> **Prompt**
Ignoring the pictures, copy the data exactly.

> **Data section**
---

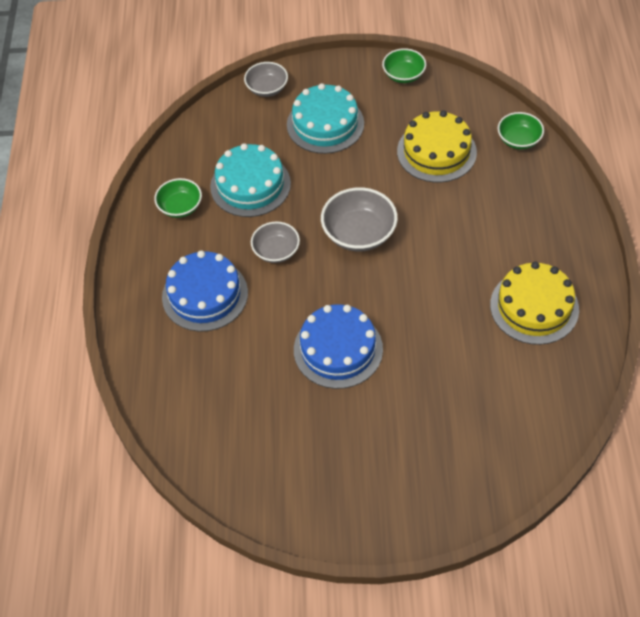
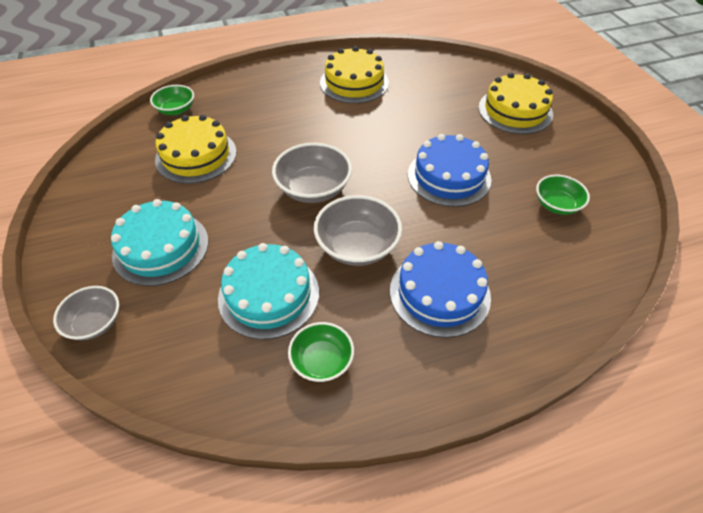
camera: 110 degrees left, 5 degrees down
(276, 251) = (357, 246): grey bowl -> grey bowl, size x1.56
(403, 75) = (81, 197): green bowl -> green bowl (557, 205)
(430, 462) = (515, 111): none -> yellow cake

---

> **Solution to this task**
camera: 110 degrees left, 5 degrees down
(276, 251) = (357, 246): grey bowl -> grey bowl, size x1.56
(403, 75) = (81, 197): green bowl -> green bowl (557, 205)
(430, 462) = (515, 111): none -> yellow cake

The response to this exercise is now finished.